Pull every line that includes the word "cutting" out of the data below and copy it.
──────── Data supplied
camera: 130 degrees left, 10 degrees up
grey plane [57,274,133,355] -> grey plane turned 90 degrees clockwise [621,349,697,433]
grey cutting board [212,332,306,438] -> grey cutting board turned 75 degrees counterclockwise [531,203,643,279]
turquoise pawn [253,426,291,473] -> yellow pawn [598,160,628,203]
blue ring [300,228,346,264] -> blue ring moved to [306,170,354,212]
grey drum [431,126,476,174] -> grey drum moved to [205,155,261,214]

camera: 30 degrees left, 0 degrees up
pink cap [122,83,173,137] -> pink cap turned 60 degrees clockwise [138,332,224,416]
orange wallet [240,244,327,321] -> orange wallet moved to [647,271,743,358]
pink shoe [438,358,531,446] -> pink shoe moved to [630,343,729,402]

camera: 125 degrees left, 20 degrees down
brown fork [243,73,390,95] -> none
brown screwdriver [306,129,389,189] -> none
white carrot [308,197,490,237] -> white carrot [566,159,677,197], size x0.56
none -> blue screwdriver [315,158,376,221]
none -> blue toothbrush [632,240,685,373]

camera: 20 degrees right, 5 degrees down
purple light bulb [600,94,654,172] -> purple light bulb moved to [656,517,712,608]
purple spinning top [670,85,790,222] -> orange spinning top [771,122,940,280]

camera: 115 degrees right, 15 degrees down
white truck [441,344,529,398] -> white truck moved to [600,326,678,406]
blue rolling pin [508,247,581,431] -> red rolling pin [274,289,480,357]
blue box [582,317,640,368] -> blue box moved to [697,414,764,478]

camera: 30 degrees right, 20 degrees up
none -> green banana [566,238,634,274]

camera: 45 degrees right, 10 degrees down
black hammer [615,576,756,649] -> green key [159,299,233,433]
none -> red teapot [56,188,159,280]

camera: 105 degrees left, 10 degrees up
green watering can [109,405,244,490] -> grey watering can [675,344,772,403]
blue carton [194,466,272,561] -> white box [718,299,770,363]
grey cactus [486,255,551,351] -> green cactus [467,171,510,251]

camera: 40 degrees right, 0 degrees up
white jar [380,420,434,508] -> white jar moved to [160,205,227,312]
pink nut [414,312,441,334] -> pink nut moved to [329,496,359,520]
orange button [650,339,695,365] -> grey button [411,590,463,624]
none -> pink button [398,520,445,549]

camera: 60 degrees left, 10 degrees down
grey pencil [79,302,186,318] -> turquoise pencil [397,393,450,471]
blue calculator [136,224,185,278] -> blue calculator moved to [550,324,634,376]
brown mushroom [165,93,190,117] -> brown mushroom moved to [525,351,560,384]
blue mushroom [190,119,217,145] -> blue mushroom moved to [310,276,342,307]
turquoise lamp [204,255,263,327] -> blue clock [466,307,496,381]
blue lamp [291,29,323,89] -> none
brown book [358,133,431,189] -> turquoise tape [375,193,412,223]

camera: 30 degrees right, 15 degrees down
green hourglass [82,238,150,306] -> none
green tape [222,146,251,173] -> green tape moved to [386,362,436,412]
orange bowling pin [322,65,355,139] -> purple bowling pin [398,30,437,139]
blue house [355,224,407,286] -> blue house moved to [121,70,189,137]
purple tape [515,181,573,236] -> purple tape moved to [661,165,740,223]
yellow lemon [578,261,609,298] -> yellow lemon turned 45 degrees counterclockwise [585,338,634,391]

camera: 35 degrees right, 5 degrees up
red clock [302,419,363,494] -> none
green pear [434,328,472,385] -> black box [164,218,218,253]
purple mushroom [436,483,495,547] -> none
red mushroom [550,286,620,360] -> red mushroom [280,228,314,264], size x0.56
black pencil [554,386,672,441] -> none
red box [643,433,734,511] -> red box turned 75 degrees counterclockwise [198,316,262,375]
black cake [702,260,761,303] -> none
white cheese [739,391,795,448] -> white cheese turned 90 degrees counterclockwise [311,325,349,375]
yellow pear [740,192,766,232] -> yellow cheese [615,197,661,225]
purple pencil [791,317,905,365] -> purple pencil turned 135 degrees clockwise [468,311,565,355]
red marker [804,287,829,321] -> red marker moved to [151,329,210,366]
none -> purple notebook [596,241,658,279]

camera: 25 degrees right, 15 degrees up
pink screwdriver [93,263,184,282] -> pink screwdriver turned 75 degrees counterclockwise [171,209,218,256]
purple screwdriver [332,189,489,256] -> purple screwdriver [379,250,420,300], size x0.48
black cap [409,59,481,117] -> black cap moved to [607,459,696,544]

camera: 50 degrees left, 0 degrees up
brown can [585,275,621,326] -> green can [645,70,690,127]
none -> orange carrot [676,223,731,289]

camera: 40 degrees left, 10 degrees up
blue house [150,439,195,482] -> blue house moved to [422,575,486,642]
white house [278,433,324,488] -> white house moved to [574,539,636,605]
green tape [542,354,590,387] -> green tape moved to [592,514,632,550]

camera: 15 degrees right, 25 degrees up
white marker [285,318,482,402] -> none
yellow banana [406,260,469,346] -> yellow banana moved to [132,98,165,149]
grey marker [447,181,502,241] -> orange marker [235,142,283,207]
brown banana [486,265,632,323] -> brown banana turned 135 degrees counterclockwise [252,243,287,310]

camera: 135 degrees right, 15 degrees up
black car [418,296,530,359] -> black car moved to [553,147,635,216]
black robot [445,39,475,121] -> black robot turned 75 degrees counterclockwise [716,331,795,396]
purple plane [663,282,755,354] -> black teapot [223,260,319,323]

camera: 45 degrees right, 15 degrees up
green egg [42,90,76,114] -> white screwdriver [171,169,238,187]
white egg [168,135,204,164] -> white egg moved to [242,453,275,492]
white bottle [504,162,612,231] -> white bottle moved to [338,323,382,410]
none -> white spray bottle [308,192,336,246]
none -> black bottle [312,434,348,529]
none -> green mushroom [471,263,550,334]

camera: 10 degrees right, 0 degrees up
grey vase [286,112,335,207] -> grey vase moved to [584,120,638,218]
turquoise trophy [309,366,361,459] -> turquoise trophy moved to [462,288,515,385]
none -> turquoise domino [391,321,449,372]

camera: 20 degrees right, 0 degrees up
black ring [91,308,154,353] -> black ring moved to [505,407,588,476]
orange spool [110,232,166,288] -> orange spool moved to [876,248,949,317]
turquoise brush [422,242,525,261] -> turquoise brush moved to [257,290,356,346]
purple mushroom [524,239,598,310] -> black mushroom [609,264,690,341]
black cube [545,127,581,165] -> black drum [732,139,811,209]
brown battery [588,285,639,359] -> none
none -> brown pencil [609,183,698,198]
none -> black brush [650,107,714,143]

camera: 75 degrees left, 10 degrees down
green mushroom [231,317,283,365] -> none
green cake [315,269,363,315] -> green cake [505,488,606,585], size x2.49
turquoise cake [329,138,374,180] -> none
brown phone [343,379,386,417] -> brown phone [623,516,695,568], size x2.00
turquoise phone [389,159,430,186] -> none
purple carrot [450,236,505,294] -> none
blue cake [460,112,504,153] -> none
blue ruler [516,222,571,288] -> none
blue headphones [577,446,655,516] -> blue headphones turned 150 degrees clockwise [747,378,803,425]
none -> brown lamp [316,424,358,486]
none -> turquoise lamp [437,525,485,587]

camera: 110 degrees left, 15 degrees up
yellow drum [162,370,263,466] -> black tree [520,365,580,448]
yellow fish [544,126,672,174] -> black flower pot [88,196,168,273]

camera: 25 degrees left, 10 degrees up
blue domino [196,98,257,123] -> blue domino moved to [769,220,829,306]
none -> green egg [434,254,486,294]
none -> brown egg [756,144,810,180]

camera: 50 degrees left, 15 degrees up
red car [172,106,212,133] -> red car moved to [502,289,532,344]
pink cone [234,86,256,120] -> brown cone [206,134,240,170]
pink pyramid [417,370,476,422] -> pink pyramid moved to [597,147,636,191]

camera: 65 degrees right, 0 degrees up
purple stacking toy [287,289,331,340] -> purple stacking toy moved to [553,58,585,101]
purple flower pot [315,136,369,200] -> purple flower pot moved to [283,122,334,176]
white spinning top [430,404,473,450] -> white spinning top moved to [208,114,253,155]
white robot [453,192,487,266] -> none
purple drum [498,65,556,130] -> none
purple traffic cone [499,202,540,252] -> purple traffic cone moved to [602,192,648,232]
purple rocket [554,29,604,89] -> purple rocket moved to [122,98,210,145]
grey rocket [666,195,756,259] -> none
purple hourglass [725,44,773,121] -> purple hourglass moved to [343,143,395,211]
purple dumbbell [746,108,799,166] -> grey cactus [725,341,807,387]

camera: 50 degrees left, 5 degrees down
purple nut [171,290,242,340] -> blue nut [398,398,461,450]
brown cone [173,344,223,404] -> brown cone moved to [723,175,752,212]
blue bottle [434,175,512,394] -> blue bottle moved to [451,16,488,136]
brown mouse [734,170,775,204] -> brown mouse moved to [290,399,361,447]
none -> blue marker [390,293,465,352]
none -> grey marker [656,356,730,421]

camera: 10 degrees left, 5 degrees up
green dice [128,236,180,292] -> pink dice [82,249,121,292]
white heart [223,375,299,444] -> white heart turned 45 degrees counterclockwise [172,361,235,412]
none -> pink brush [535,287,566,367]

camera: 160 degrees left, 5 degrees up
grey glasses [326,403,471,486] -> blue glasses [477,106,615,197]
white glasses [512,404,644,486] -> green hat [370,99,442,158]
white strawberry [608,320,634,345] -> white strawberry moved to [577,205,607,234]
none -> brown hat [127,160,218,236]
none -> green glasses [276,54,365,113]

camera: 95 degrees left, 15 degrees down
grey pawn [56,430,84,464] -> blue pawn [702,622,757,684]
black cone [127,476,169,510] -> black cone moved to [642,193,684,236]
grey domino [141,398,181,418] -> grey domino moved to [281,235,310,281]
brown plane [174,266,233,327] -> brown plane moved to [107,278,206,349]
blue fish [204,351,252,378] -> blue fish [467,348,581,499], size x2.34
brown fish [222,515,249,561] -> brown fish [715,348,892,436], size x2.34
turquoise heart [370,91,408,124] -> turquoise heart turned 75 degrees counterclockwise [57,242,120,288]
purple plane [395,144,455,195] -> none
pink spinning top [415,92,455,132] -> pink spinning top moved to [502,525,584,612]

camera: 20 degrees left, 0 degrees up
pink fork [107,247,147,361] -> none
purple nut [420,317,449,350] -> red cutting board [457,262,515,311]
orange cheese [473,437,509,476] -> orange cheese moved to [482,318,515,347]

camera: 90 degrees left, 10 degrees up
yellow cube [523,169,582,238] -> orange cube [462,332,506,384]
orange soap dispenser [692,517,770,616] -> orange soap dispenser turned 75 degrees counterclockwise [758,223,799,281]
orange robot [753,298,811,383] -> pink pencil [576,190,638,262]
────────────────
Problem solution
grey cutting board [212,332,306,438] -> grey cutting board turned 75 degrees counterclockwise [531,203,643,279]
purple nut [420,317,449,350] -> red cutting board [457,262,515,311]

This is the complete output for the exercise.